→ Task: No pictures belong in the copy. Retype exactly, and only, the stretch of lines below from the one with "BT1: 1.5V (plus" through the one with "U6: OR 74LS32".

****************

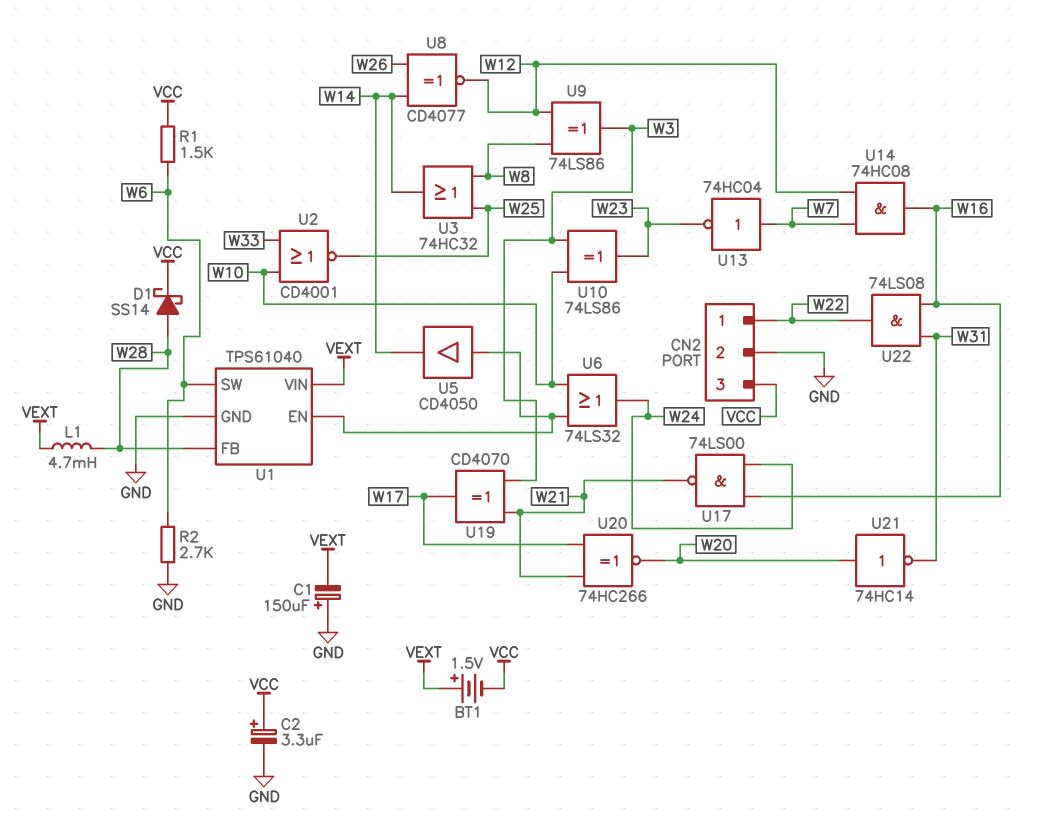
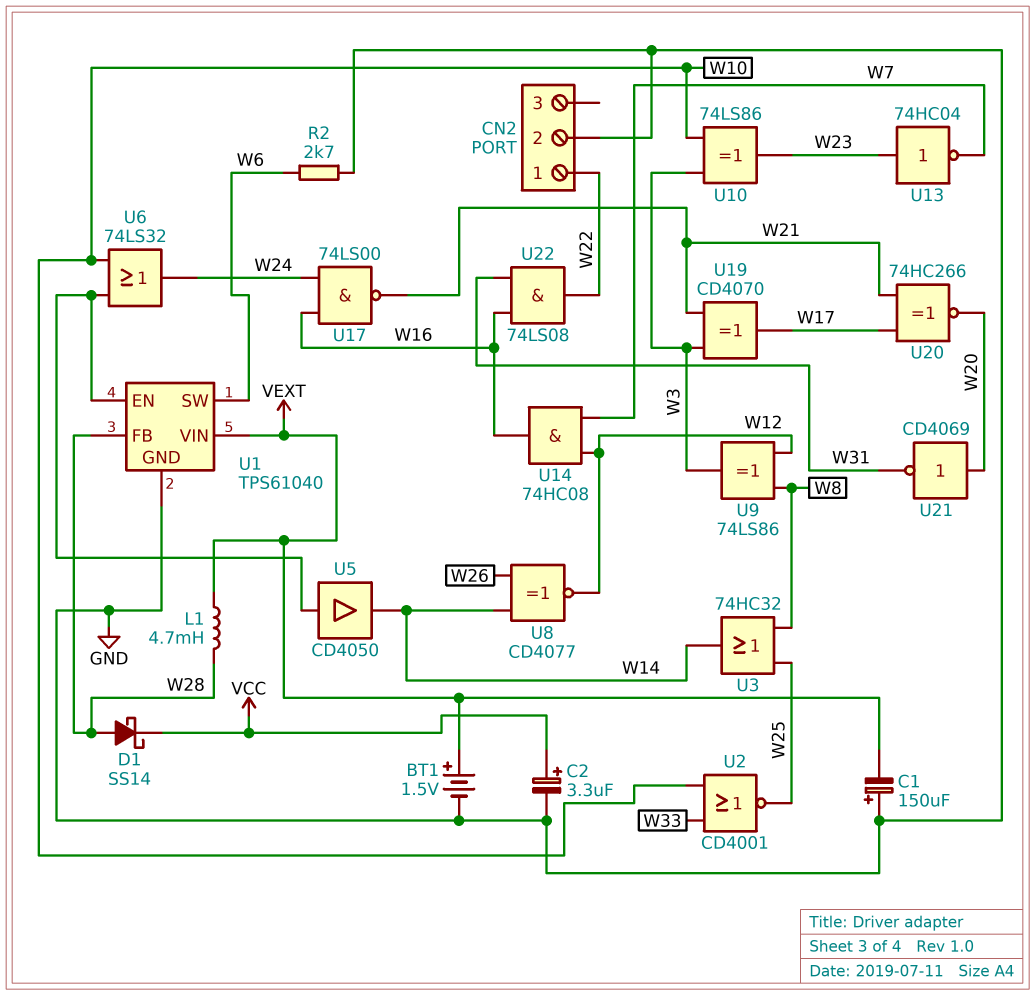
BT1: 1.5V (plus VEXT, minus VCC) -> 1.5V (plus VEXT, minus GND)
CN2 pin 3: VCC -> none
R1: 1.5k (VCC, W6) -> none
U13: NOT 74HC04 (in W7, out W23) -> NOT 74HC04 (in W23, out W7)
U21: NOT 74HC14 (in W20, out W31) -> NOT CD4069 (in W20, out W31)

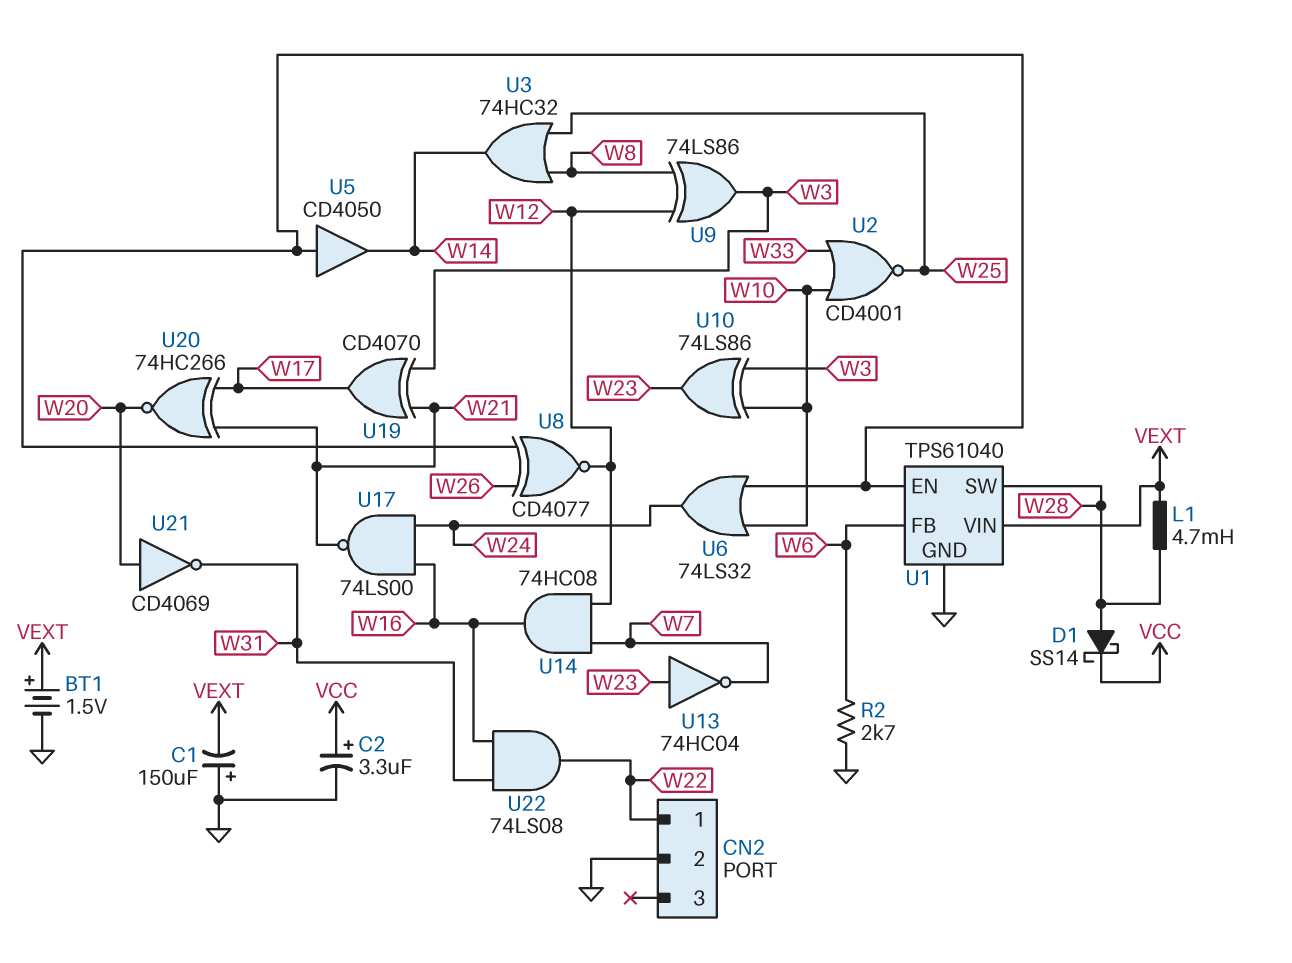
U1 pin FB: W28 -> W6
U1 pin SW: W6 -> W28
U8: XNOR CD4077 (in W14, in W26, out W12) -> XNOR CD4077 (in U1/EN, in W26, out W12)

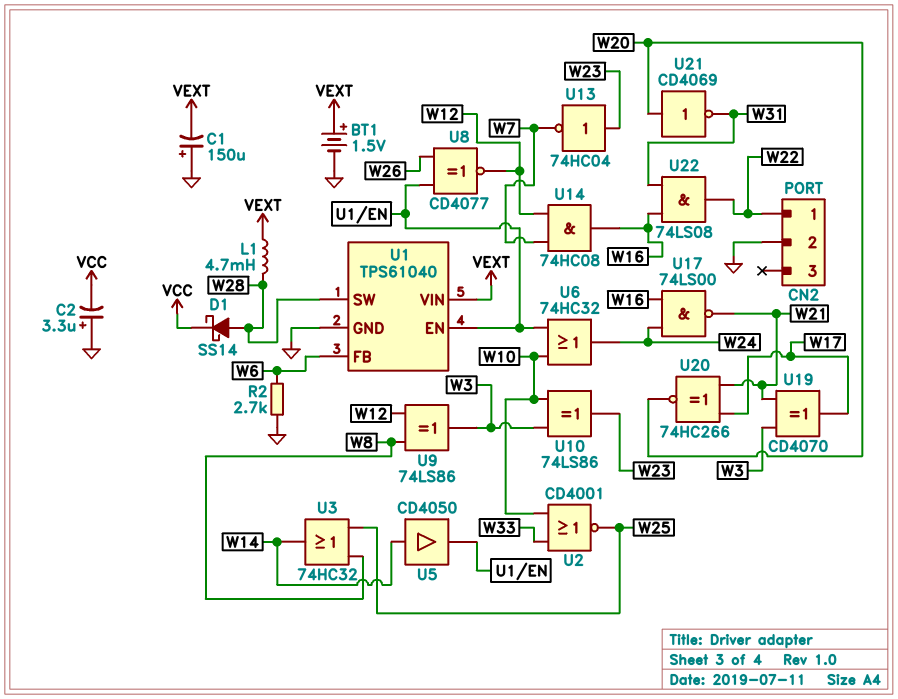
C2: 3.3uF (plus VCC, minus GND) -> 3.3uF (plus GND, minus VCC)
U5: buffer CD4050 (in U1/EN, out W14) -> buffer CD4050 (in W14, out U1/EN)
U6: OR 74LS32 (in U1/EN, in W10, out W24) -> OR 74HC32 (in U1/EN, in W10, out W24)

****************

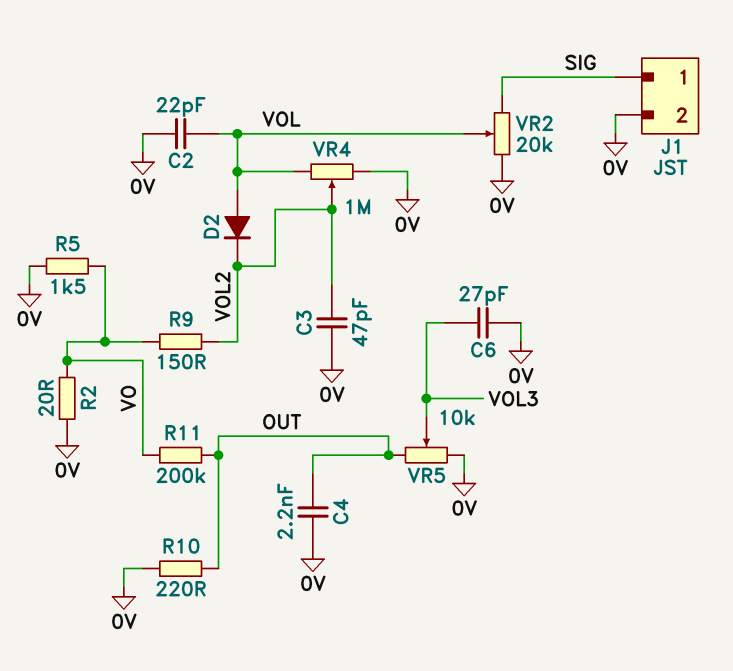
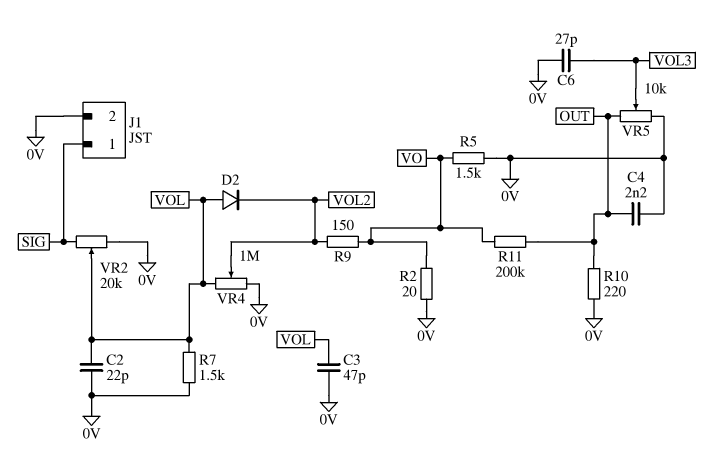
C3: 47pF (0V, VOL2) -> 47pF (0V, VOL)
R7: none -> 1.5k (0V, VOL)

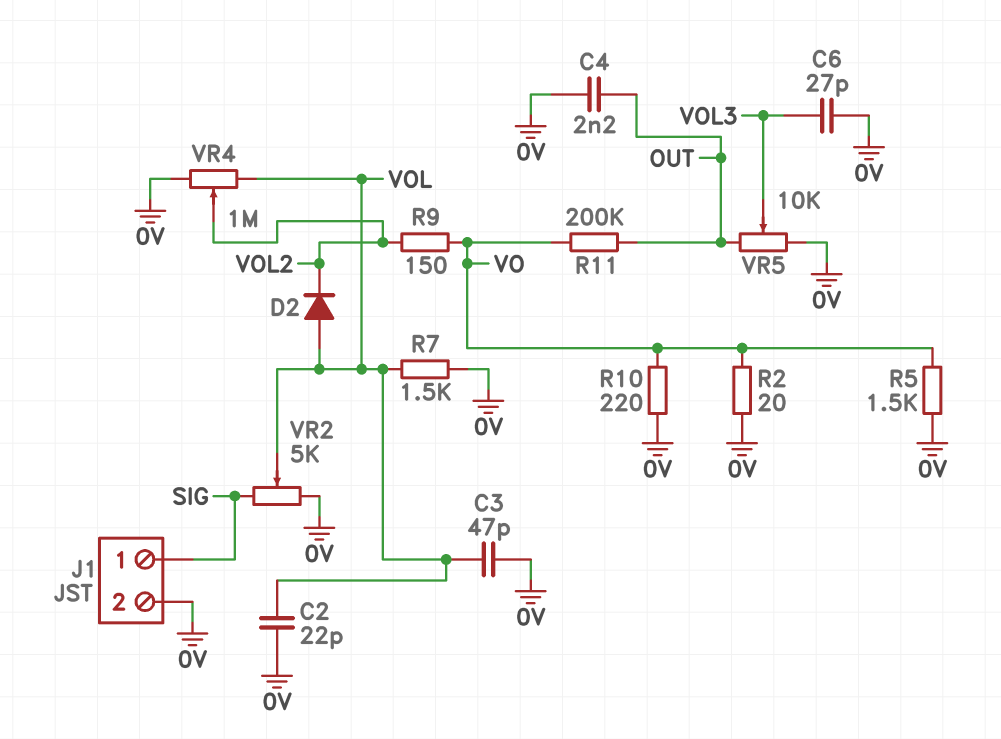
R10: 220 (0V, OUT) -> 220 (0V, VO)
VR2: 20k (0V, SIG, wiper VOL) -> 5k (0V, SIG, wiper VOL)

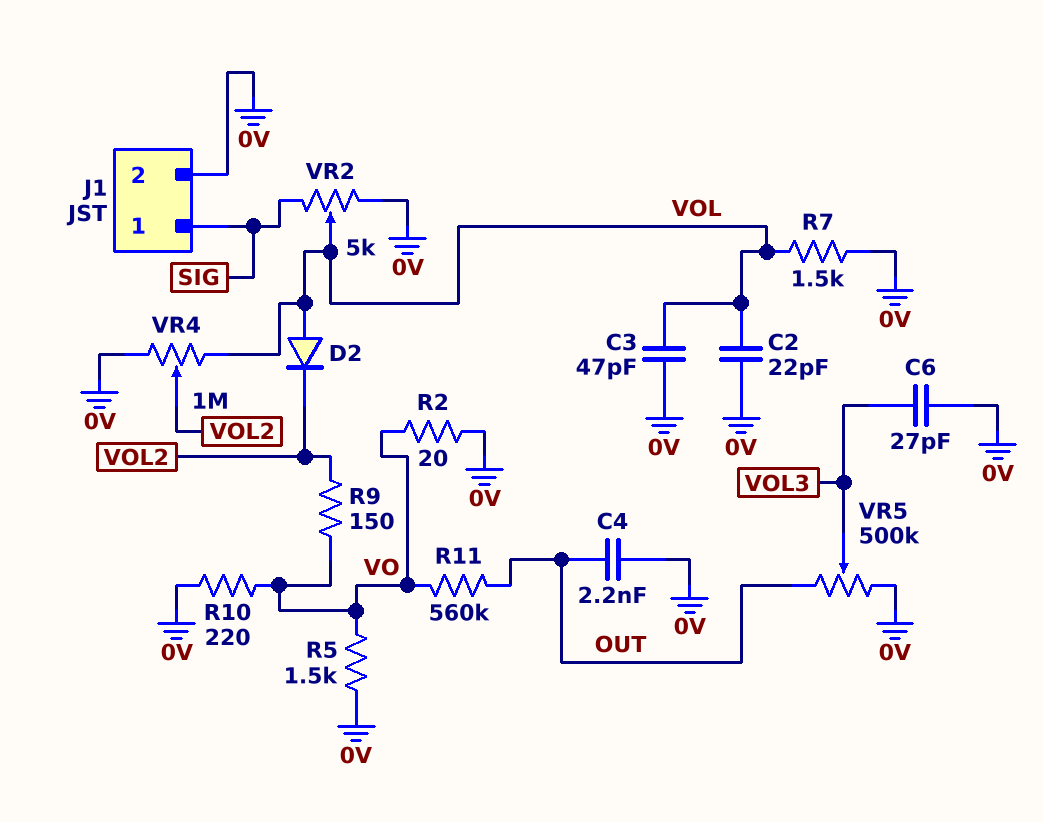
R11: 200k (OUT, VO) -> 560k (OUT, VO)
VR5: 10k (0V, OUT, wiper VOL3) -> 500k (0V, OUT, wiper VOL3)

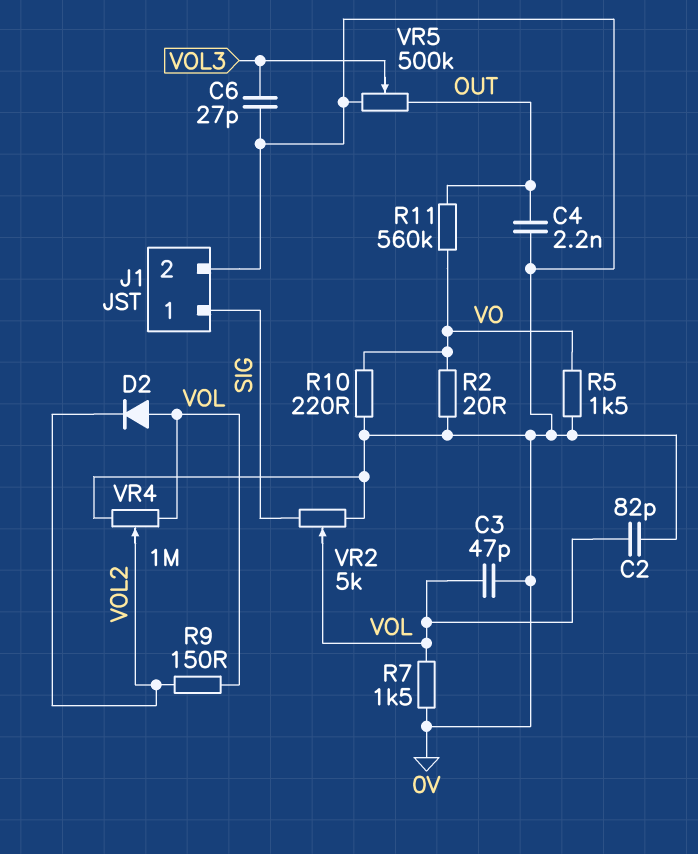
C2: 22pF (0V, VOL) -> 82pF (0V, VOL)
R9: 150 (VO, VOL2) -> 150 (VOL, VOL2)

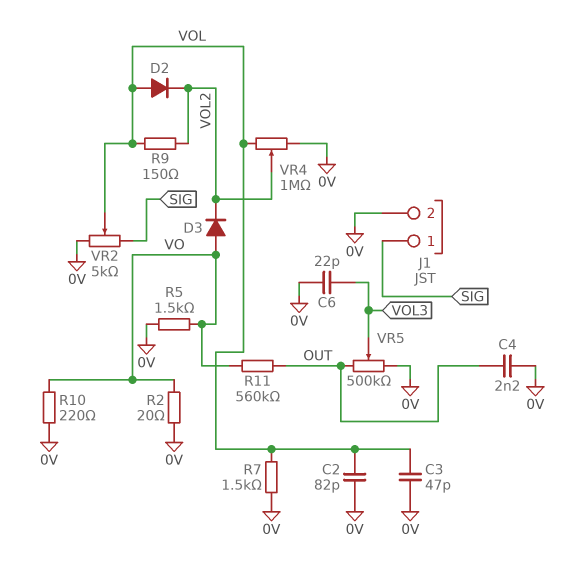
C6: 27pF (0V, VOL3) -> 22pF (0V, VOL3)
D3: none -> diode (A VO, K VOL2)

****************

→ Written solution:
BT1: 1.5V (plus VEXT, minus VCC) -> 1.5V (plus VEXT, minus GND)
CN2 pin 3: VCC -> none
R1: 1.5k (VCC, W6) -> none
U13: NOT 74HC04 (in W7, out W23) -> NOT 74HC04 (in W23, out W7)
U21: NOT 74HC14 (in W20, out W31) -> NOT CD4069 (in W20, out W31)

U1 pin FB: W28 -> W6
U1 pin SW: W6 -> W28
U8: XNOR CD4077 (in W14, in W26, out W12) -> XNOR CD4077 (in U1/EN, in W26, out W12)

C2: 3.3uF (plus VCC, minus GND) -> 3.3uF (plus GND, minus VCC)
U5: buffer CD4050 (in U1/EN, out W14) -> buffer CD4050 (in W14, out U1/EN)
U6: OR 74LS32 (in U1/EN, in W10, out W24) -> OR 74HC32 (in U1/EN, in W10, out W24)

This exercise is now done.